▸ WORK TO COMPLETE: Transcribe only the lines of the listing below from the one holding "camera: 135 degrees right, 15 degrees up" through the one holding "black watering can [166,271,269,340]", inclusive, without any change.

▸ THE RECORDS:
********

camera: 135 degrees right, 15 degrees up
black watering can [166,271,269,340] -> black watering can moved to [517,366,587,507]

********

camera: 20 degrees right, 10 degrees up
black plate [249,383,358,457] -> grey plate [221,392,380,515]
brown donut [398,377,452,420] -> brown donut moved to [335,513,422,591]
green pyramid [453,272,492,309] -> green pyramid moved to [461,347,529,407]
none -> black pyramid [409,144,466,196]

********

▸ RESPONSE BOX:
camera: 135 degrees right, 15 degrees up
black watering can [166,271,269,340] -> black watering can moved to [517,366,587,507]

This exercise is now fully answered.